*Requirement*
Within the entries that follow, report how many lines contain the word "white", giving the number by itself.

*Data supplied*
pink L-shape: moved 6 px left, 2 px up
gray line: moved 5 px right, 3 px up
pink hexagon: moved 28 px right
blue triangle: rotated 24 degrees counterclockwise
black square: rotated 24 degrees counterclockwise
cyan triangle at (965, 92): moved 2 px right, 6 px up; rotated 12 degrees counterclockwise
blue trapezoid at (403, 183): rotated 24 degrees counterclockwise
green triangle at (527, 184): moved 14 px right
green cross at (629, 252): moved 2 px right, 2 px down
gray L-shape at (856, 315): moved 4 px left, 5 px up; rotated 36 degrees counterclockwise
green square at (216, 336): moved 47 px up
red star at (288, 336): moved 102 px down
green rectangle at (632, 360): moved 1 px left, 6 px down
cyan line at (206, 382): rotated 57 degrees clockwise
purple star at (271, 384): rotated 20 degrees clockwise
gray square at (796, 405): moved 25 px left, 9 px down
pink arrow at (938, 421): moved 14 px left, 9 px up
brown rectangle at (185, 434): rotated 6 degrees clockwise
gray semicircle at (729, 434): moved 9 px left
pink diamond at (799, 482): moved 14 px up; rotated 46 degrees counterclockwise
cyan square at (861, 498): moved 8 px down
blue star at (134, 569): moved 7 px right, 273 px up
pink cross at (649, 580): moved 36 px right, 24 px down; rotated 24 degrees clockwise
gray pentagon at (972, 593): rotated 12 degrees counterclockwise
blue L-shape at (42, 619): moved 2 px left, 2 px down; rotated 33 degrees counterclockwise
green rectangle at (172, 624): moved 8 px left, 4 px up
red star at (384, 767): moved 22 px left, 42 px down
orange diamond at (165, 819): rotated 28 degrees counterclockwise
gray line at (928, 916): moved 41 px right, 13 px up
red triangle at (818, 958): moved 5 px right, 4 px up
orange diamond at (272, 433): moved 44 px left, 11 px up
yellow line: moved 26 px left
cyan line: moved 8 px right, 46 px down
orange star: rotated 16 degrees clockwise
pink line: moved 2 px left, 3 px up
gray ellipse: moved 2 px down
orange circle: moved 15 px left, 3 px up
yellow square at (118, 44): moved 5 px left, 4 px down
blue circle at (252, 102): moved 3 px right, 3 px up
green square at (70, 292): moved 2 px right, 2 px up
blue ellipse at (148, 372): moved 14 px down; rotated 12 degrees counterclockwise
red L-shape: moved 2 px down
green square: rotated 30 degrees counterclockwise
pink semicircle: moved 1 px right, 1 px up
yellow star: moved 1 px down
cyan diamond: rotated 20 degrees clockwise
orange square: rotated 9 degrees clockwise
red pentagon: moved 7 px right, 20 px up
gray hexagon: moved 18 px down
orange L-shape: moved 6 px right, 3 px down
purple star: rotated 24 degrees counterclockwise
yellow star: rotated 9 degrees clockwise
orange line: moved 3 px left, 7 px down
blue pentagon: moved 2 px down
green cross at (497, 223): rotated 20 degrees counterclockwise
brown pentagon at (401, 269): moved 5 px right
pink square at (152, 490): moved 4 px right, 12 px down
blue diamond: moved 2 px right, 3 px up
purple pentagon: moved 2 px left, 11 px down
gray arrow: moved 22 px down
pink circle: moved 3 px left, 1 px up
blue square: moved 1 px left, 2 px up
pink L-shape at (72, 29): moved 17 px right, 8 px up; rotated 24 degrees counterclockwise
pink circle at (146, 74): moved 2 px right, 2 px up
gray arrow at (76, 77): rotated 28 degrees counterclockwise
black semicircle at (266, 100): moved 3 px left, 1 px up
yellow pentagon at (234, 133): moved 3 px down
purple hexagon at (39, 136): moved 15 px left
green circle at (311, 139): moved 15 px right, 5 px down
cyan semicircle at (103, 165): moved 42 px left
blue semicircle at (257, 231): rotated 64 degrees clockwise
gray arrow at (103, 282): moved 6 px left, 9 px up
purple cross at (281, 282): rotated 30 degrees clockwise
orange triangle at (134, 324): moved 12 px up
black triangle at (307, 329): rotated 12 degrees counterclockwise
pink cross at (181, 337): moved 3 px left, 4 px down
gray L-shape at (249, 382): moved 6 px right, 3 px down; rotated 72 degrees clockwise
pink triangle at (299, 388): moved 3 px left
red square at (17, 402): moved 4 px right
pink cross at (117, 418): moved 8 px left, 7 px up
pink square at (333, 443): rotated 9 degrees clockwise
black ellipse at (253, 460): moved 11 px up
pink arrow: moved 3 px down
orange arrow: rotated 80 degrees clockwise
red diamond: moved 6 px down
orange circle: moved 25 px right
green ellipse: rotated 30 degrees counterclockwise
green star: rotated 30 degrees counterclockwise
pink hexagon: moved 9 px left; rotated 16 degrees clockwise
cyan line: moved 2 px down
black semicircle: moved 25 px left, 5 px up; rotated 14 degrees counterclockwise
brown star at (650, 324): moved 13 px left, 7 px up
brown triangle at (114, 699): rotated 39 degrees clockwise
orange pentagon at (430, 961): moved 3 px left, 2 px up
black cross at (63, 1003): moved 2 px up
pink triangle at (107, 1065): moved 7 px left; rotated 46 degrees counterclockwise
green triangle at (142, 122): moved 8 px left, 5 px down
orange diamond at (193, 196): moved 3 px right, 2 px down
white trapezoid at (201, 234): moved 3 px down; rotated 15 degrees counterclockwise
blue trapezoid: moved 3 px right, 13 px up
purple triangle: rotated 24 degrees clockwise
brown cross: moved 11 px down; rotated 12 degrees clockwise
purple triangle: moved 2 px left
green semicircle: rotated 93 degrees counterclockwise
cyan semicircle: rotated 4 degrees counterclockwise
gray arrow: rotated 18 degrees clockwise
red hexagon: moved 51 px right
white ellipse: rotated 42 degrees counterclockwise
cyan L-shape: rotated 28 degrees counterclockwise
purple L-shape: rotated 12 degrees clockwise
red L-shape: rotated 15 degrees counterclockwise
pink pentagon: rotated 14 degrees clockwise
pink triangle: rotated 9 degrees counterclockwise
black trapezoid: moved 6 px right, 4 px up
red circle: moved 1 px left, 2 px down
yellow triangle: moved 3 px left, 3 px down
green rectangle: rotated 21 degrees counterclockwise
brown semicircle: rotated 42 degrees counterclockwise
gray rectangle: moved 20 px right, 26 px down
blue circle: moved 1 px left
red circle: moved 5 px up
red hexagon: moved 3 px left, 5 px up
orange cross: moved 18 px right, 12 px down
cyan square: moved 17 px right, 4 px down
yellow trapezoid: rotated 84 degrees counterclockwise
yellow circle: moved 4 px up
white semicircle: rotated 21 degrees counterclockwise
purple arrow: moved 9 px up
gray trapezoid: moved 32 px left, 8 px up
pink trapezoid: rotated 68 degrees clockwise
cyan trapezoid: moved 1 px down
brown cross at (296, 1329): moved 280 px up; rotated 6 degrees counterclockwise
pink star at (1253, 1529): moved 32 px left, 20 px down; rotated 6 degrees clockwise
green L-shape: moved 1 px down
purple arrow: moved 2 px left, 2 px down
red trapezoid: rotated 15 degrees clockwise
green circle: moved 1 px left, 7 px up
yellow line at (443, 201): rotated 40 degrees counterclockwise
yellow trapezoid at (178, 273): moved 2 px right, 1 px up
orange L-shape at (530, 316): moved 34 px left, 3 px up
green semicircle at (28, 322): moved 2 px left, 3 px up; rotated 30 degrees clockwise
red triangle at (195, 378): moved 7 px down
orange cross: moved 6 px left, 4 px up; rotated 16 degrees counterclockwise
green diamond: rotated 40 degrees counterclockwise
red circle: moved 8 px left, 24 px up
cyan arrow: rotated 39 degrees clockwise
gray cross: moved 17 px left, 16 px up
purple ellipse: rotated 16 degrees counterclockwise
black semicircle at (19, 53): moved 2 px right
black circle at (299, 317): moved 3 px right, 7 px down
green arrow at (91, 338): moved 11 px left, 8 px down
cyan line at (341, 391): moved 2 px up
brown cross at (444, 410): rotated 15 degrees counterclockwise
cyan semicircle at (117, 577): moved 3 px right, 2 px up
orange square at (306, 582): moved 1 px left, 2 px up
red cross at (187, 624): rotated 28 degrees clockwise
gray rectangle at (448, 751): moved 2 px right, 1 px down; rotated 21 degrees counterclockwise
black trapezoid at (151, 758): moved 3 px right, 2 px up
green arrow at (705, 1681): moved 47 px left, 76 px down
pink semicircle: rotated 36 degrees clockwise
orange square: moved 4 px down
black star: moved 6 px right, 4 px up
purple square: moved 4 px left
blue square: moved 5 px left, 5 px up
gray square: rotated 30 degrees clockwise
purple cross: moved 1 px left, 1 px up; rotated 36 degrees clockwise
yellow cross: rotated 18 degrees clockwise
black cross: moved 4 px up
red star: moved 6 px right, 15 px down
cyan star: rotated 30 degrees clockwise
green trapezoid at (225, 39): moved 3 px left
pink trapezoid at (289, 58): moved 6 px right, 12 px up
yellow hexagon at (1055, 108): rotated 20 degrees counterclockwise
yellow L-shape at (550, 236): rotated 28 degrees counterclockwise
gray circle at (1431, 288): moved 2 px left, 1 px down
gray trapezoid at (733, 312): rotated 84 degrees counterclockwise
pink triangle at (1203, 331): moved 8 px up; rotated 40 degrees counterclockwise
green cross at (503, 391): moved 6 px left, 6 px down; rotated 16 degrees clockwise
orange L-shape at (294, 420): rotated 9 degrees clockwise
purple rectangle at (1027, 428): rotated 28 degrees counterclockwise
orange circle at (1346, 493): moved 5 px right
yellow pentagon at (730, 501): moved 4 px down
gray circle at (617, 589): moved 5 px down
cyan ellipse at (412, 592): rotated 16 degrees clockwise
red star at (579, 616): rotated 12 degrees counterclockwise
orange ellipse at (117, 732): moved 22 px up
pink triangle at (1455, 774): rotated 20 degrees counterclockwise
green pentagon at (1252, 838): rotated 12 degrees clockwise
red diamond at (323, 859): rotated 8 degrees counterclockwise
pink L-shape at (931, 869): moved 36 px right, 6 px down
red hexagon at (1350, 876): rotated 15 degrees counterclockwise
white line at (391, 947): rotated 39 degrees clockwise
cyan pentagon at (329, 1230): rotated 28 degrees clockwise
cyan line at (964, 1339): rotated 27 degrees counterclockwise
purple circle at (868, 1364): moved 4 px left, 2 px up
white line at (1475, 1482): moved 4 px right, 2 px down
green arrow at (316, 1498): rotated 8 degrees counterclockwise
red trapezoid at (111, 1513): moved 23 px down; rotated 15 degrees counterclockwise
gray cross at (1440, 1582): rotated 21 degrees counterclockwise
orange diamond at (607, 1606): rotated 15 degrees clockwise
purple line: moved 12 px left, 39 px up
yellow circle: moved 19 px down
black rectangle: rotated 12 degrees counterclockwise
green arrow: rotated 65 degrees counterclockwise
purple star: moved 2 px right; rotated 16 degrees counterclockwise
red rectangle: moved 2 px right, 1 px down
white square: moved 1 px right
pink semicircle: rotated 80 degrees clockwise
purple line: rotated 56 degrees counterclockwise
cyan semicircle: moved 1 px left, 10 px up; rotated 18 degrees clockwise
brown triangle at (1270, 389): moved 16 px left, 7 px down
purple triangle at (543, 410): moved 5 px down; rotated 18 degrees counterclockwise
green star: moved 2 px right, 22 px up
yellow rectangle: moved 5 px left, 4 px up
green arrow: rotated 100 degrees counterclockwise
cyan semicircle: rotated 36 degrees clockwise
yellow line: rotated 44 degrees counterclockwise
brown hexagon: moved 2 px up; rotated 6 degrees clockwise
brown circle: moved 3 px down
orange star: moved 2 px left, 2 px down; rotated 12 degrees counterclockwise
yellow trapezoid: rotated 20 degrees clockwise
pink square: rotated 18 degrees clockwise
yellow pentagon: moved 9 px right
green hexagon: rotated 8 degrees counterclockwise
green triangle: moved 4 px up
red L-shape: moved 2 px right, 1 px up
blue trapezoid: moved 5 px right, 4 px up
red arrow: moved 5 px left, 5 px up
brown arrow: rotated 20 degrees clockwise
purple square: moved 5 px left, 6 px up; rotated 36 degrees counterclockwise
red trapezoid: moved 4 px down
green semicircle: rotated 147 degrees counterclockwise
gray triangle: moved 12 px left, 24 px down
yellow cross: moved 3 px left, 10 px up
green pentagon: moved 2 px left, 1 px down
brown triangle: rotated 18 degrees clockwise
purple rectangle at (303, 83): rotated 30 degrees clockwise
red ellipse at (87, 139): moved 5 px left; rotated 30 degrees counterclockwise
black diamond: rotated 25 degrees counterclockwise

*Answer to this task*
6